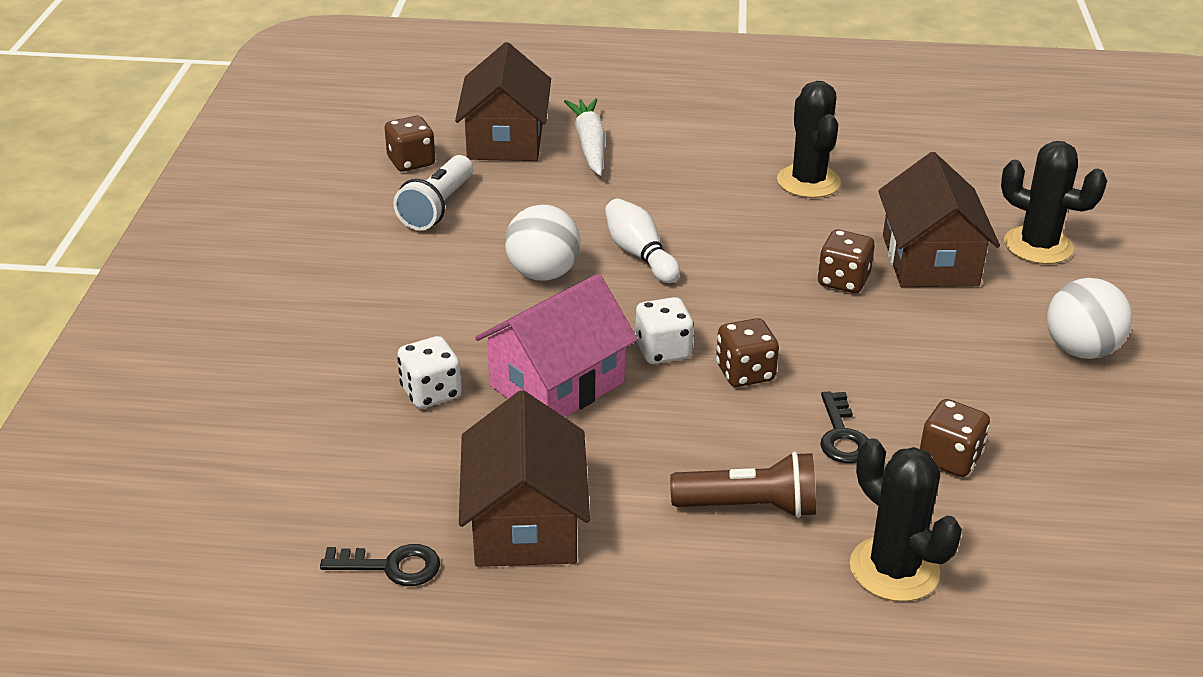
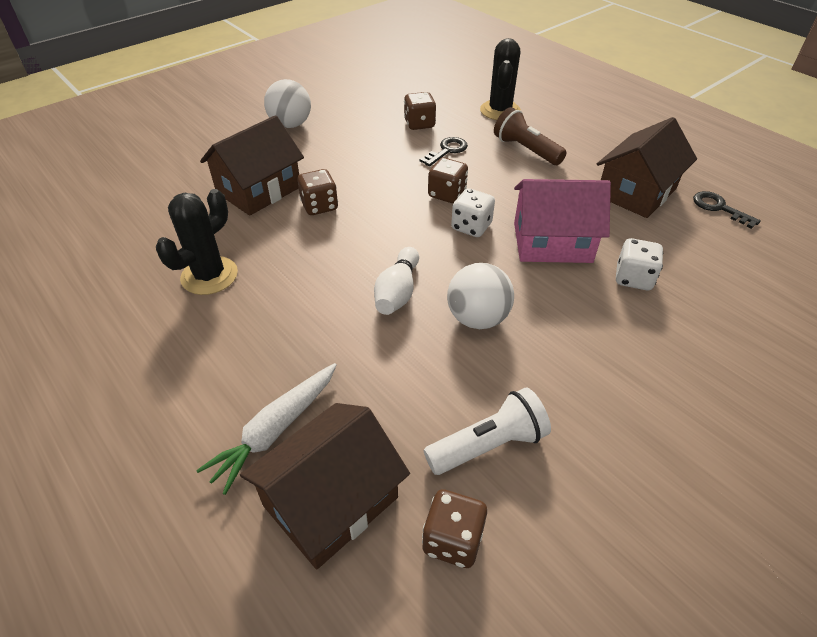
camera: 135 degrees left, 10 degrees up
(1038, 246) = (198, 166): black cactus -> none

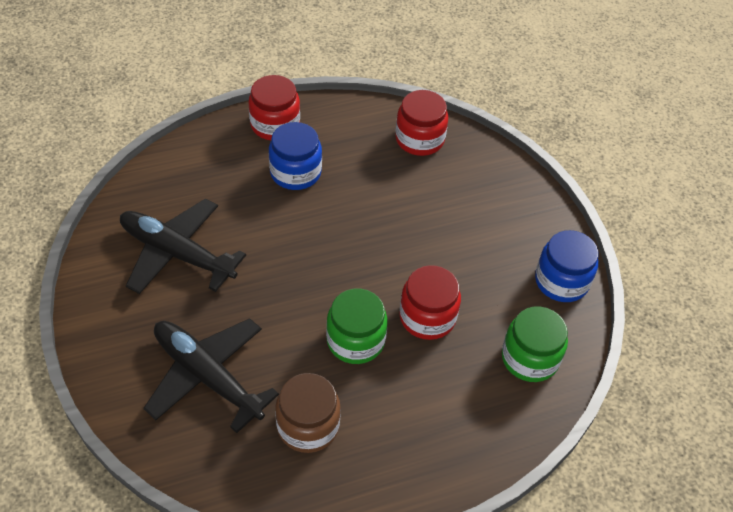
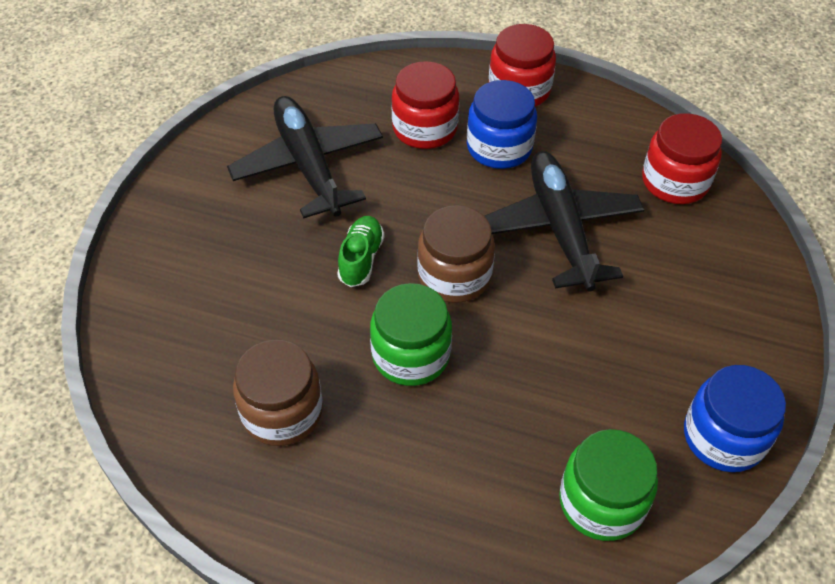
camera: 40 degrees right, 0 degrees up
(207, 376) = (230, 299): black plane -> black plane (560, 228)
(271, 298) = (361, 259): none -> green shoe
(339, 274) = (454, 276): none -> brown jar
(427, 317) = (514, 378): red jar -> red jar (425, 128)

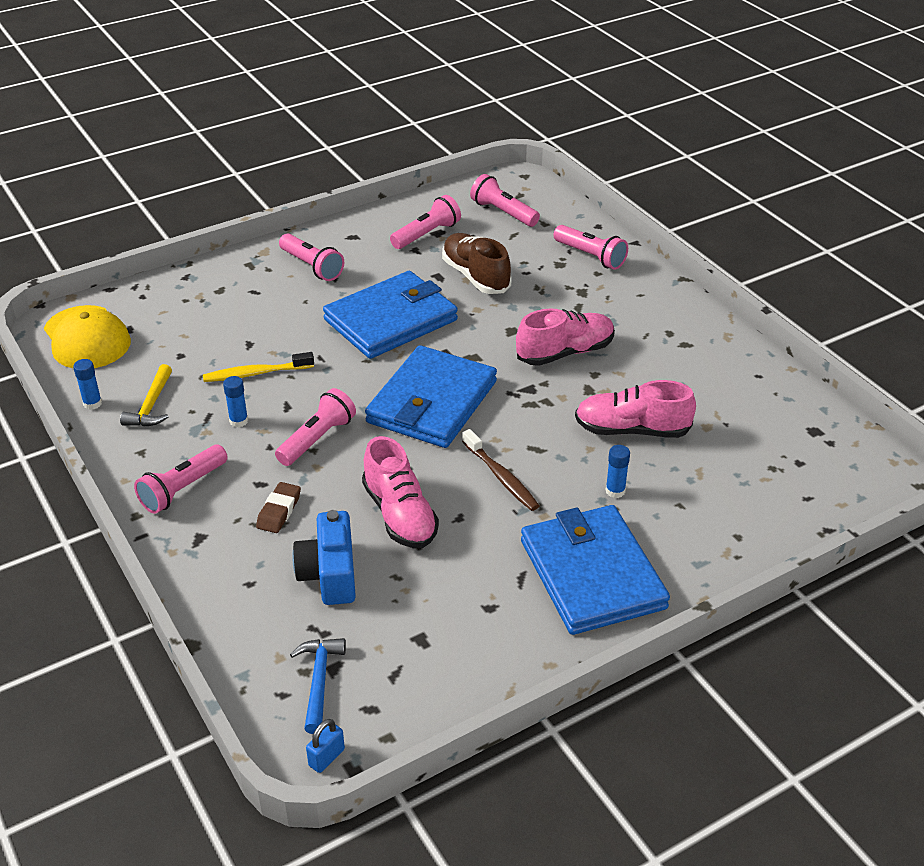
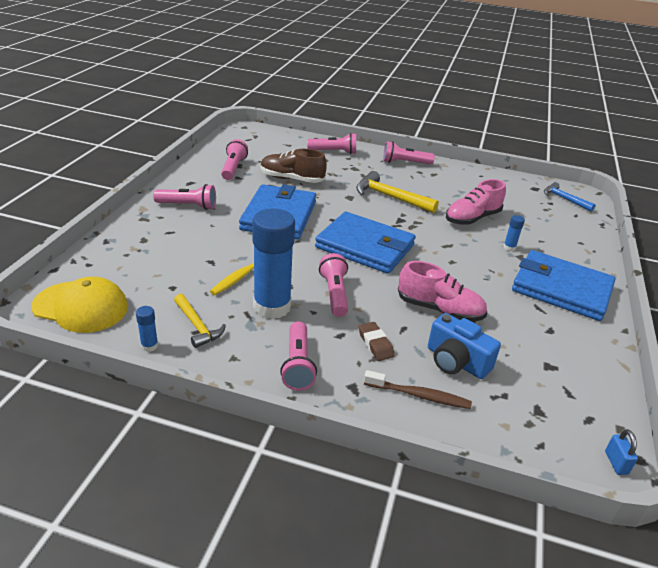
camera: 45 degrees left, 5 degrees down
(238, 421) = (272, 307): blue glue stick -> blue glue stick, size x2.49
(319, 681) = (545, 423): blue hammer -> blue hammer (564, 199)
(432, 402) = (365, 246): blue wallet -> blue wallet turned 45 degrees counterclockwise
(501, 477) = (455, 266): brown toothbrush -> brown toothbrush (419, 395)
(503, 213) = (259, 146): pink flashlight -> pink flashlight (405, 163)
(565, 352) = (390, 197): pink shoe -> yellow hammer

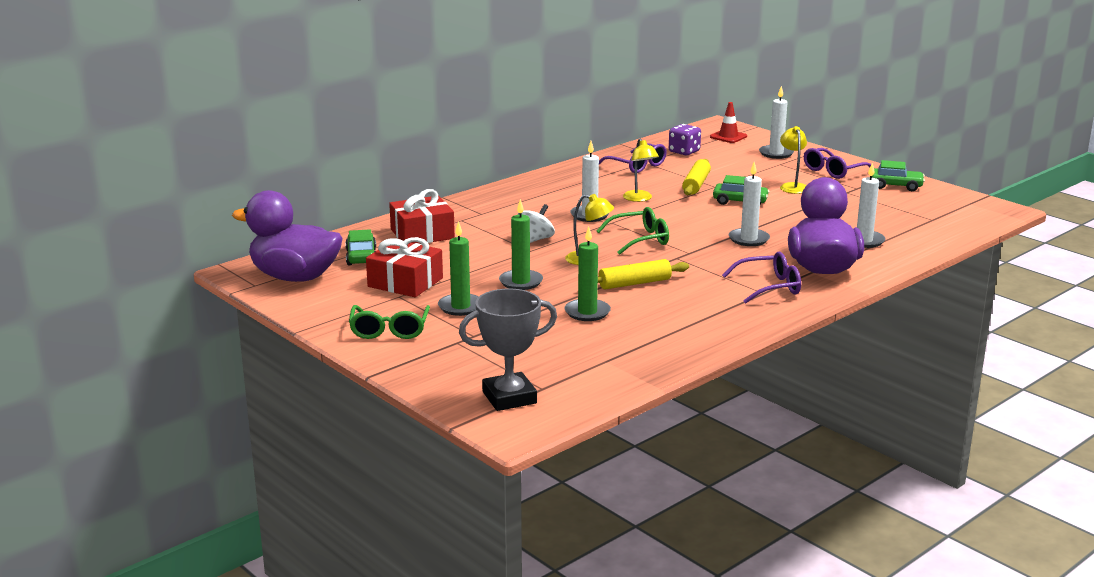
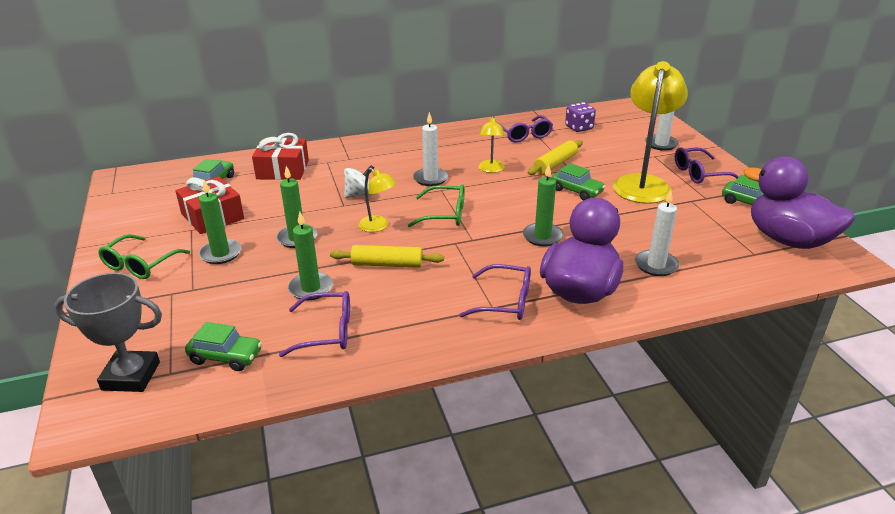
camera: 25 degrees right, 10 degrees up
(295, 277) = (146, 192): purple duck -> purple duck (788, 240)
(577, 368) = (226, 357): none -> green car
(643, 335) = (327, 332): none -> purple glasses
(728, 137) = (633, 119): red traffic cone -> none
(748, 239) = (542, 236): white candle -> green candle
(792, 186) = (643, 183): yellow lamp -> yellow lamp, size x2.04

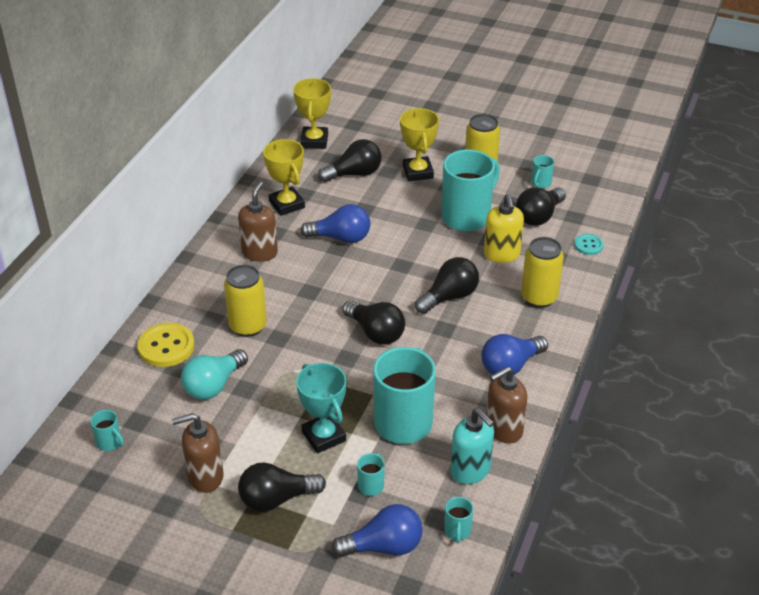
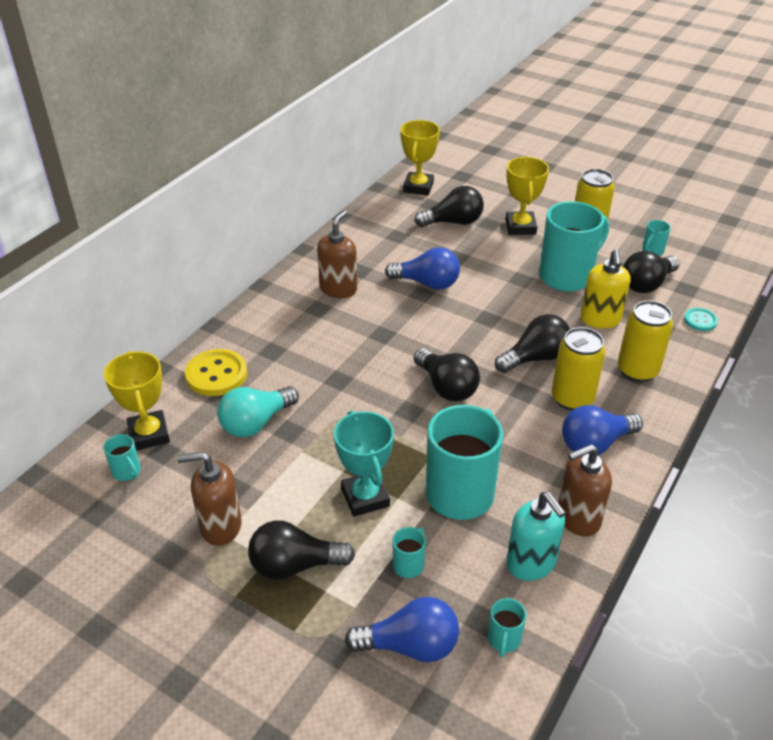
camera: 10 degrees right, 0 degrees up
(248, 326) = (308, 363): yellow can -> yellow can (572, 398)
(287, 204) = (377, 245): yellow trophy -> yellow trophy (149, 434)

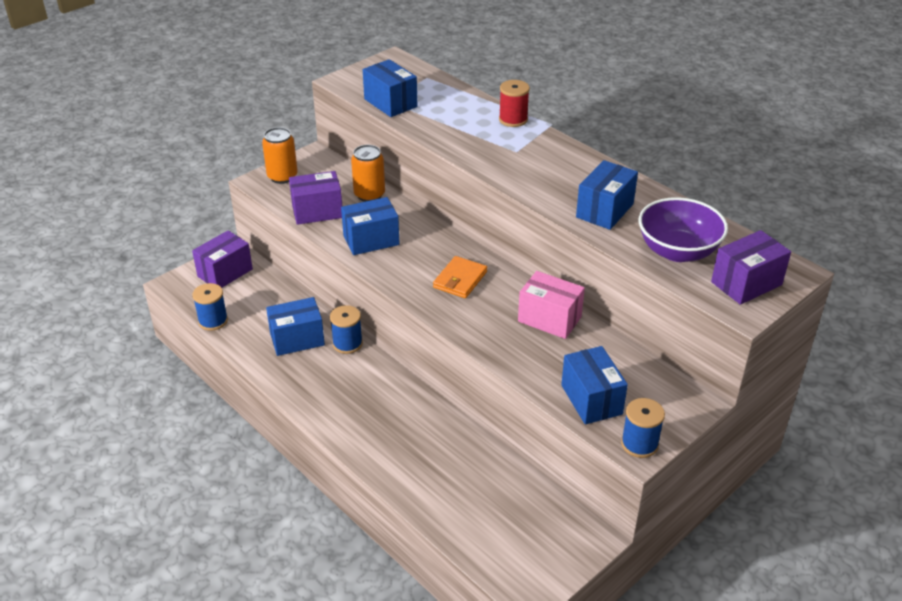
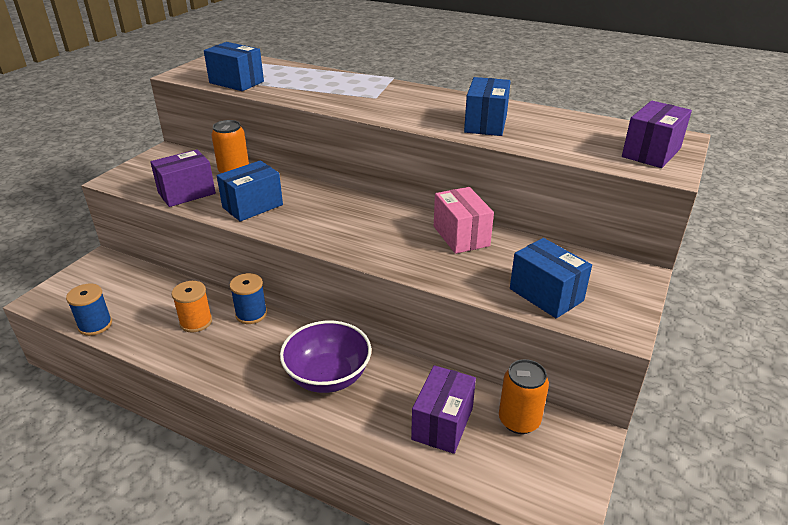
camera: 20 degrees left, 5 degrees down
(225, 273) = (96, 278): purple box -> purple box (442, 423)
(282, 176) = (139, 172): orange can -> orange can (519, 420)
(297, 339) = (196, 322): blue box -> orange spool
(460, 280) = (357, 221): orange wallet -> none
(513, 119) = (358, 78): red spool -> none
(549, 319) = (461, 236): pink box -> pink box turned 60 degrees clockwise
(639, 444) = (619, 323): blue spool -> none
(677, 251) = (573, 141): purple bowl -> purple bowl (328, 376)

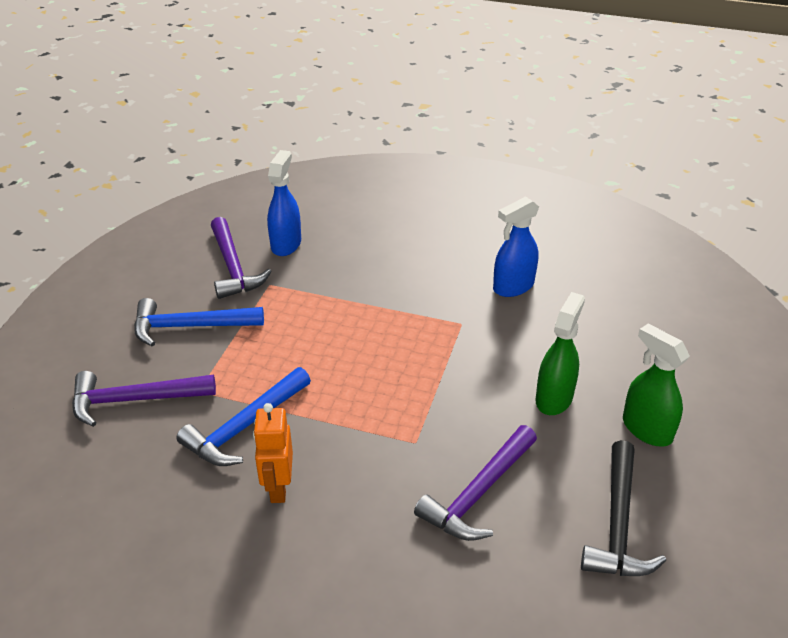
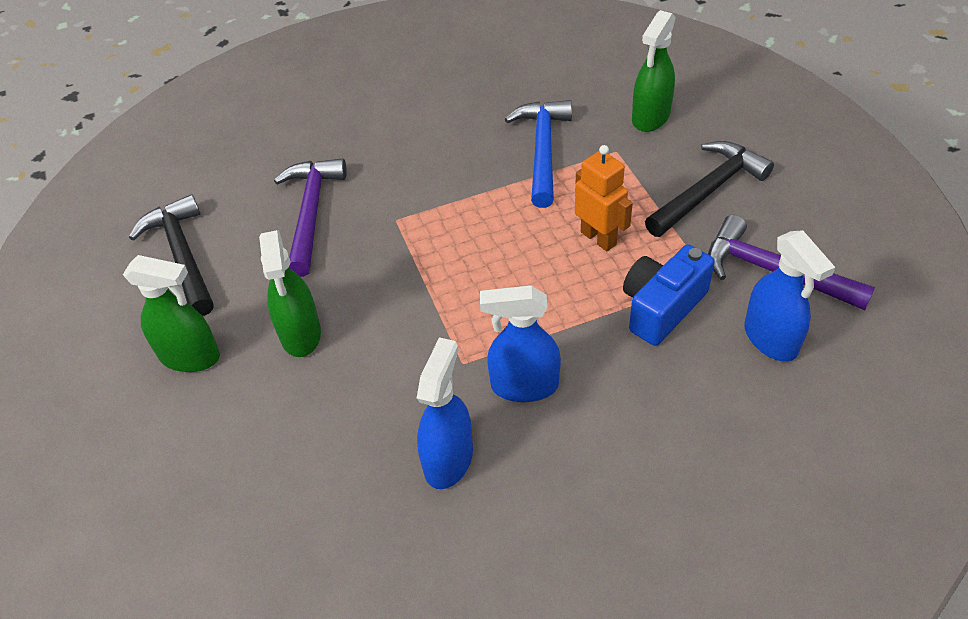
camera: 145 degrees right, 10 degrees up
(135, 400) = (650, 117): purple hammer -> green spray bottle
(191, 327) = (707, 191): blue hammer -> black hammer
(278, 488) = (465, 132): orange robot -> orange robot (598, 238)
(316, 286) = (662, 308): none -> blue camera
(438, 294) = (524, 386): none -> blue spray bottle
────
[Problem statement] Show the lines of the material that contain the word "spool".

[Expected answer]
(297, 339) = (196, 322): blue box -> orange spool
(513, 119) = (358, 78): red spool -> none
(639, 444) = (619, 323): blue spool -> none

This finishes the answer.